== What is required ==
Scan the data below. Pull out each line where "brick" occurs.

[Data entries]
⁂
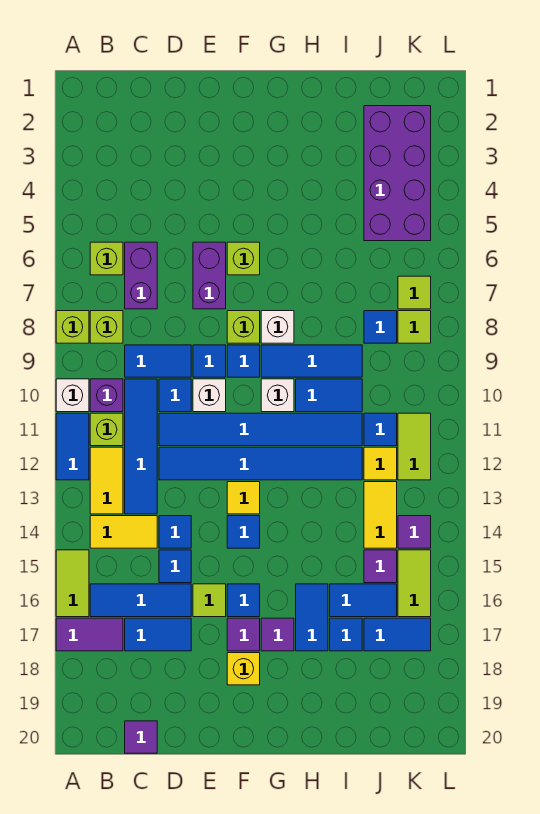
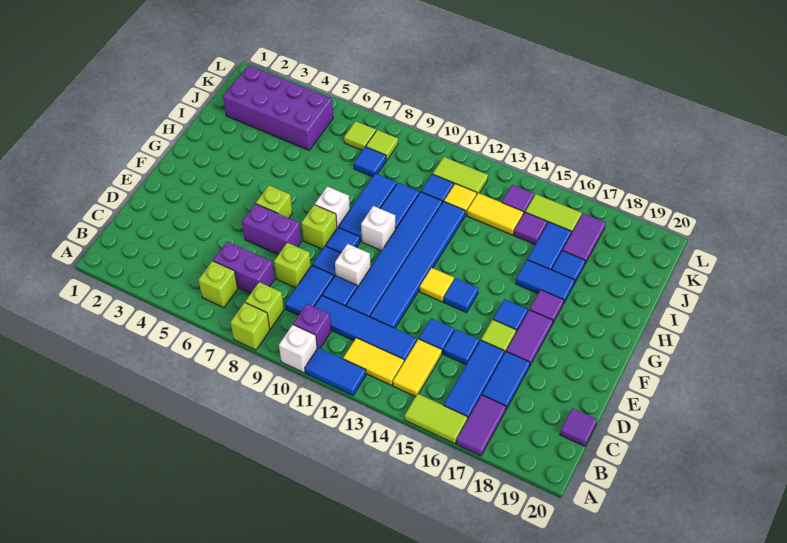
lime 1x1 brick [90,413,123,446] -> lime 1x1 brick moved to [274,243,311,288]
purple 1x1 tile [227,618,260,651] -> purple 1x2 tile [506,310,553,367]
yellow 1x1 brick [227,653,260,685] -> none
blue 1x2 tile [364,618,431,651] -> purple 1x2 tile [563,213,606,264]

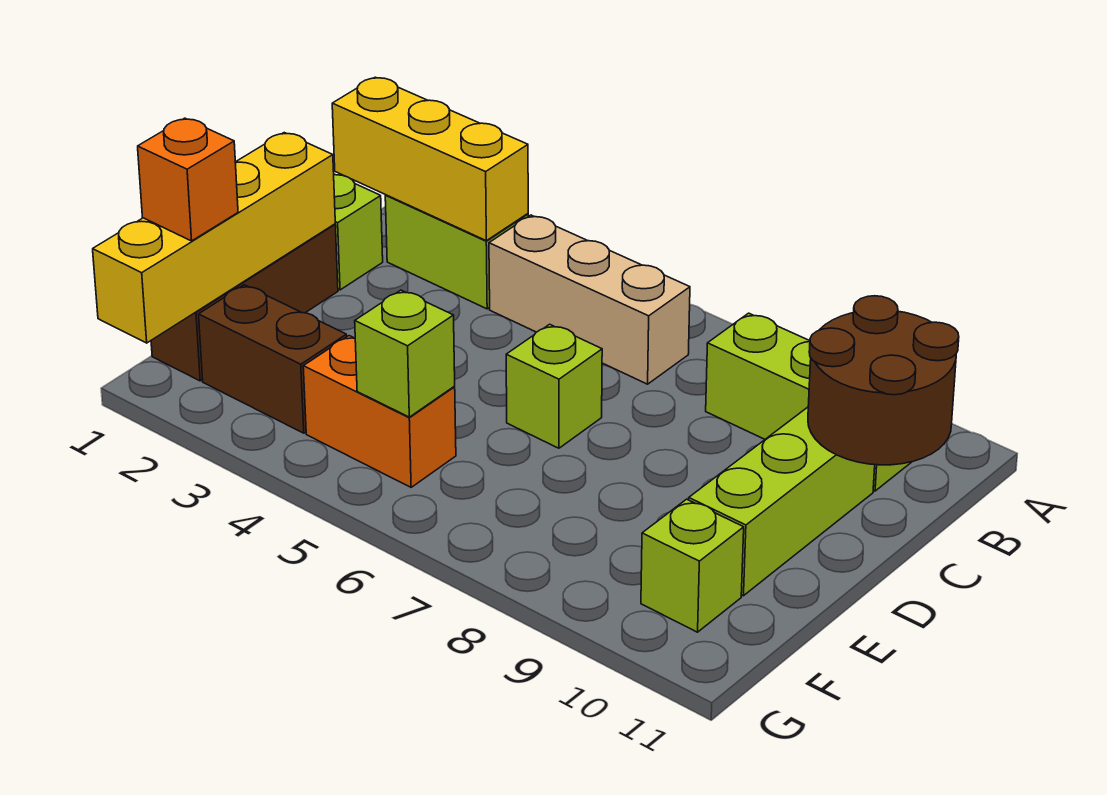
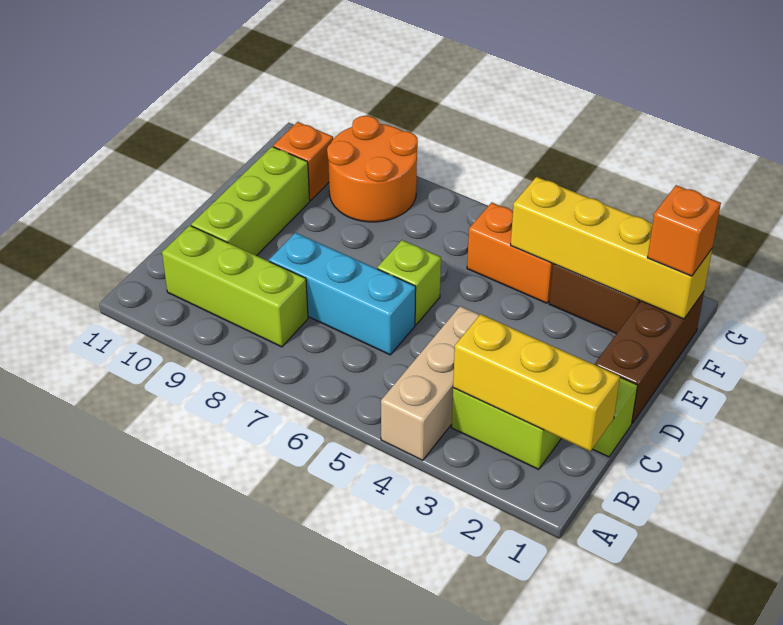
tan 1x3 brick [489,215,690,384] -> tan 1x3 brick turned to [381,306,479,460]
brown 2x2 round brick [808,296,959,465] -> none
none -> cyan 1x3 brick [269,233,416,355]
yellow 1x4 brick [93,133,335,343] -> yellow 1x4 brick turned to [511,177,712,319]
lime 1x1 brick [355,290,455,417] -> none
none -> orange 2x2 round brick [327,116,418,222]
lime 1x1 brick [641,499,744,632] -> orange 1x1 brick [273,122,333,201]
⁂
== Solution for this task ==
lime 1x1 brick [90,413,123,446] -> lime 1x1 brick moved to [274,243,311,288]
yellow 1x1 brick [227,653,260,685] -> none
tan 1x3 brick [489,215,690,384] -> tan 1x3 brick turned to [381,306,479,460]
brown 2x2 round brick [808,296,959,465] -> none
none -> cyan 1x3 brick [269,233,416,355]
yellow 1x4 brick [93,133,335,343] -> yellow 1x4 brick turned to [511,177,712,319]
lime 1x1 brick [355,290,455,417] -> none
none -> orange 2x2 round brick [327,116,418,222]
lime 1x1 brick [641,499,744,632] -> orange 1x1 brick [273,122,333,201]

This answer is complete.